**TASK DESCRIPTION:**
Locate the line containing "Give me SVG", then please write out that line and all the lines below it in the entries exactly.

**Saved data entries:**
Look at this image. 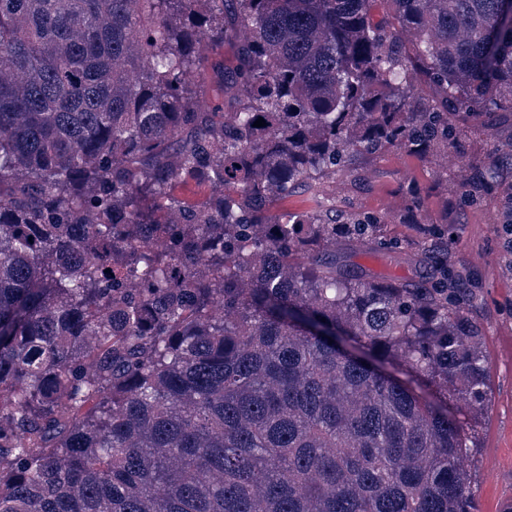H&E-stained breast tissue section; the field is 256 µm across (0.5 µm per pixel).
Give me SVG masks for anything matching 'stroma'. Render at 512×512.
I'll return each instance as SVG.
<instances>
[{
    "instance_id": "1",
    "label": "stroma",
    "mask_w": 512,
    "mask_h": 512,
    "mask_svg": "<svg viewBox=\"0 0 512 512\" xmlns=\"http://www.w3.org/2000/svg\"><path fill=\"white\" fill-rule=\"evenodd\" d=\"M477 168L493 173L494 183L471 204L465 189ZM412 192L423 198L432 223L447 225L451 264L466 268L480 290L477 313L486 327L490 381L478 418L480 441L466 461L478 512H504L512 504V110L469 114L456 152L419 155L391 147L356 157L350 174L326 183L323 204L299 190L276 211L320 208L342 221L378 216L408 240L413 232L403 200Z\"/></svg>"
}]
</instances>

**COMPLETE ANSWER:**
Give me SVG masks for anything matching 'stroma'. Render at 512×512.
I'll return each instance as SVG.
<instances>
[{
    "instance_id": "1",
    "label": "stroma",
    "mask_w": 512,
    "mask_h": 512,
    "mask_svg": "<svg viewBox=\"0 0 512 512\" xmlns=\"http://www.w3.org/2000/svg\"><path fill=\"white\" fill-rule=\"evenodd\" d=\"M477 168L493 173L494 183L471 204L465 189ZM412 192L423 198L432 223L447 225L451 264L466 268L480 290L477 313L486 327L490 381L478 418L480 441L466 461L478 512H504L512 504V110L469 114L456 152L419 155L391 147L356 157L350 174L326 183L323 204L299 190L276 211L320 208L342 221L378 216L408 240L413 232L403 200Z\"/></svg>"
}]
</instances>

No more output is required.